• _WHAT THIS TASK INVOLVES_:
Would you transcribe the entries below word for word, omitting all images?

• _SUPPLIED RECORDS_:
++++++++++++++++++++
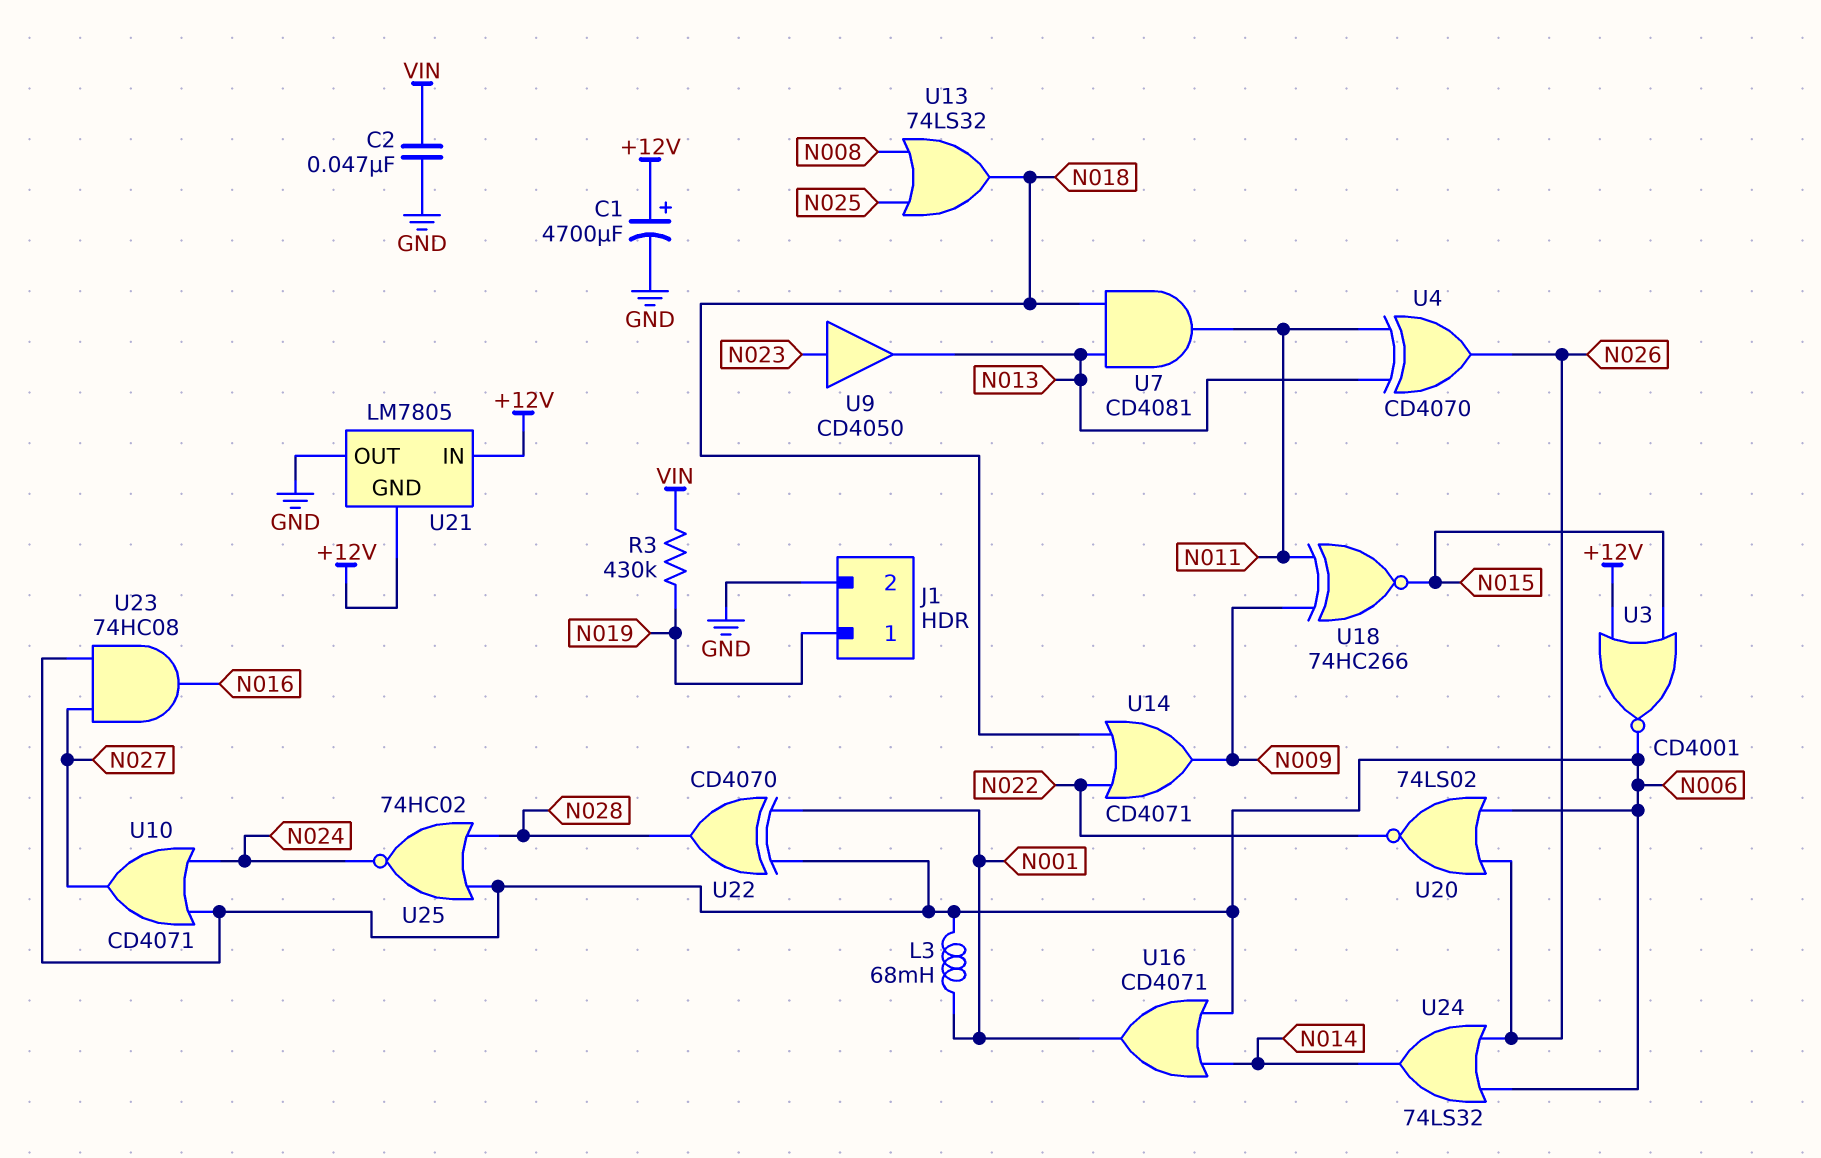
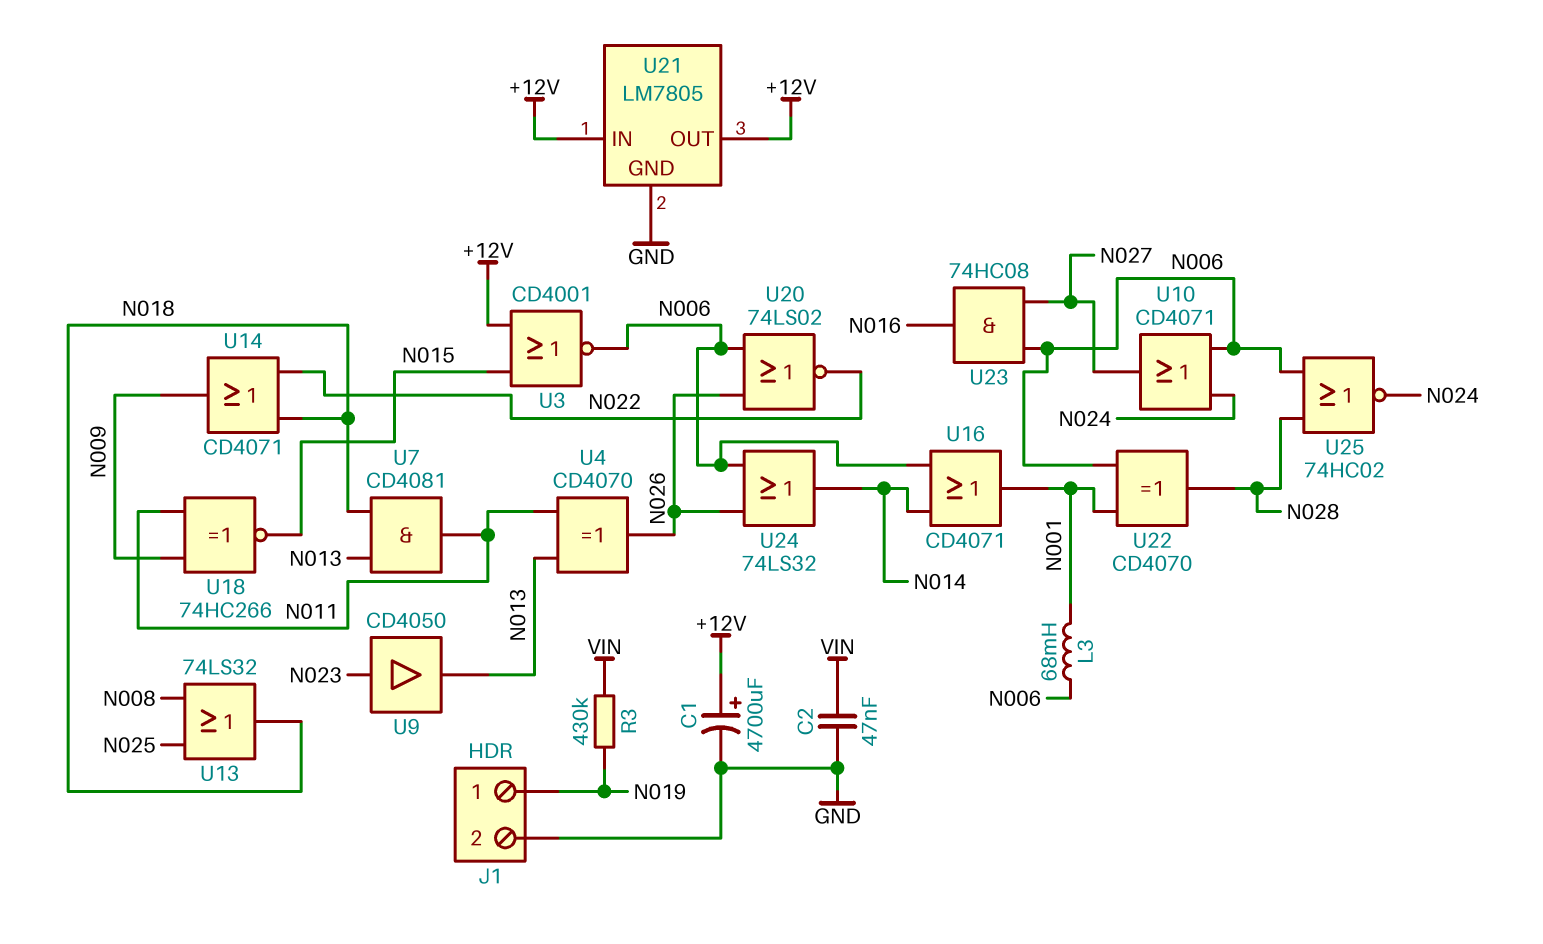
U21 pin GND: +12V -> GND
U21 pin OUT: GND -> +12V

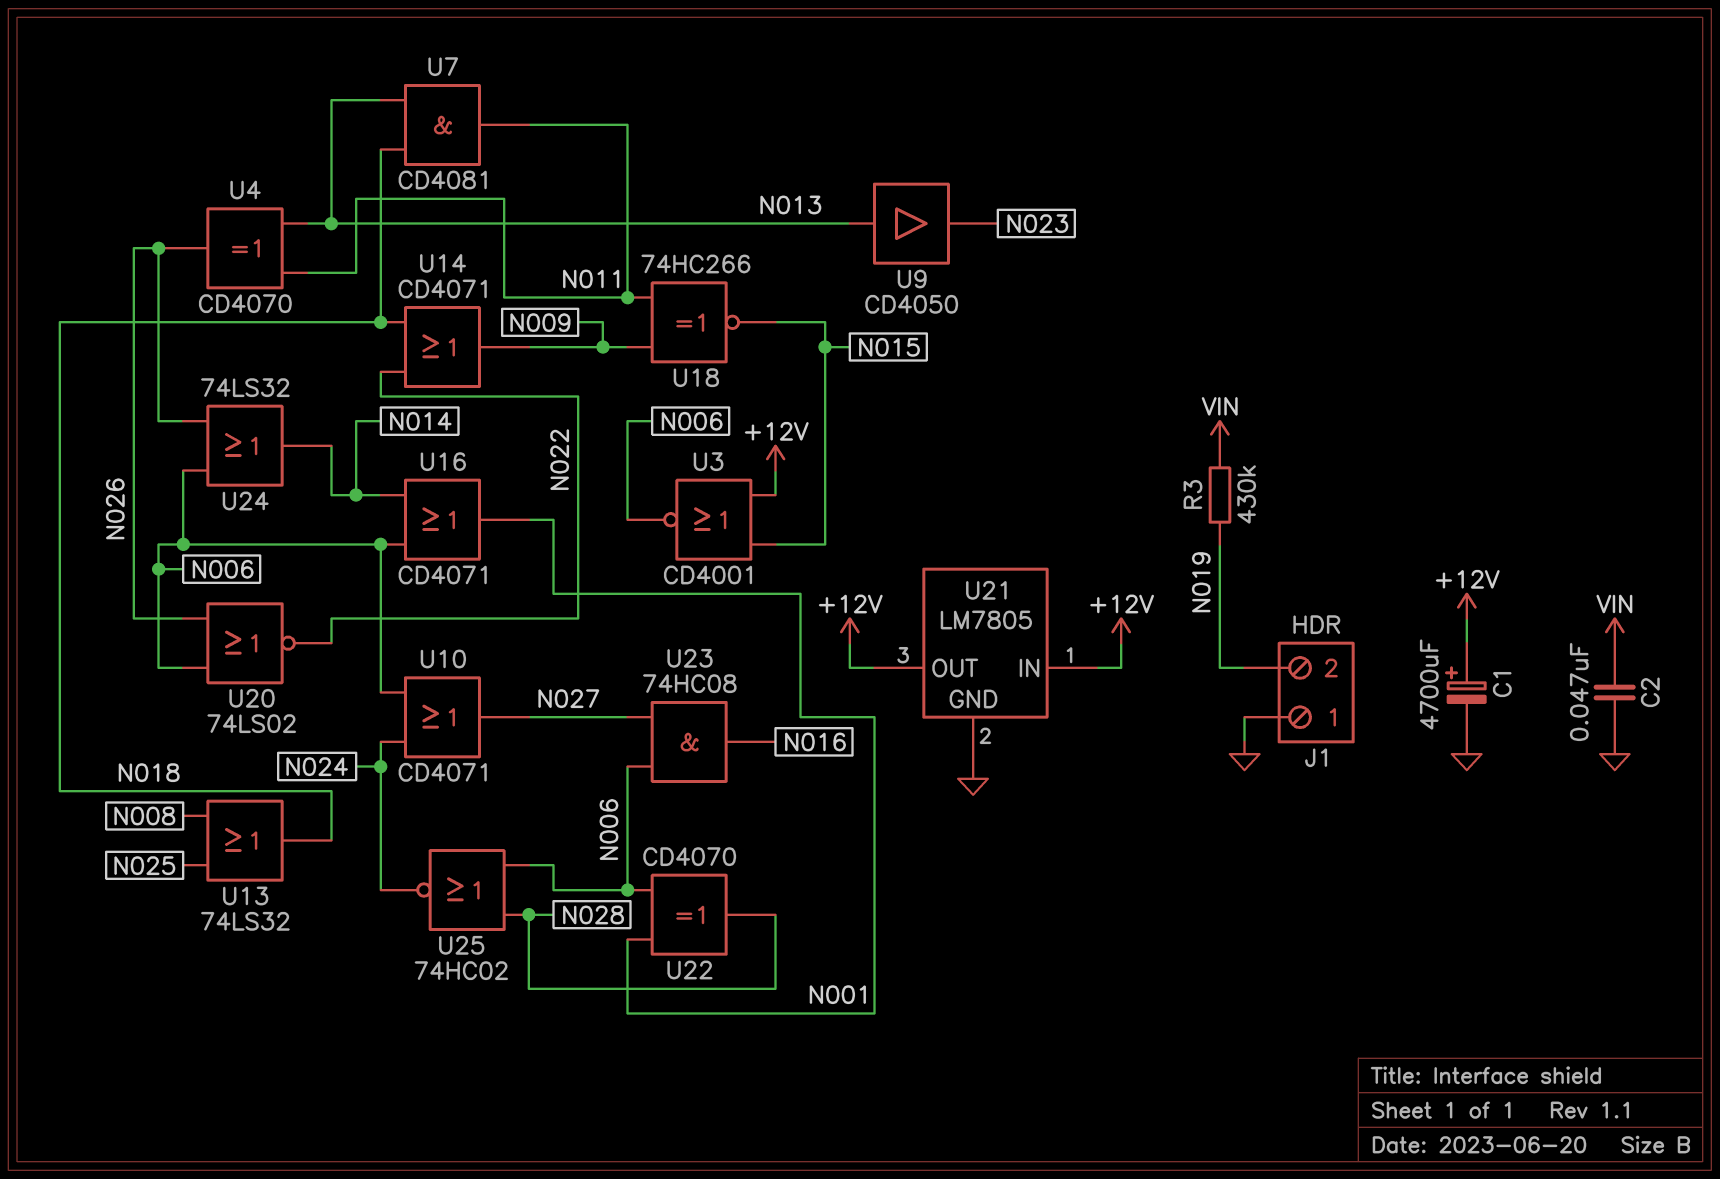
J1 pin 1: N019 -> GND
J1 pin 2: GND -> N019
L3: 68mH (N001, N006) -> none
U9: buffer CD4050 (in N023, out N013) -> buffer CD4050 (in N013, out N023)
++++++++++++++++++++
• _ANSWER TO THIS PROBLEM_:
U21 pin GND: +12V -> GND
U21 pin OUT: GND -> +12V

J1 pin 1: N019 -> GND
J1 pin 2: GND -> N019
L3: 68mH (N001, N006) -> none
U9: buffer CD4050 (in N023, out N013) -> buffer CD4050 (in N013, out N023)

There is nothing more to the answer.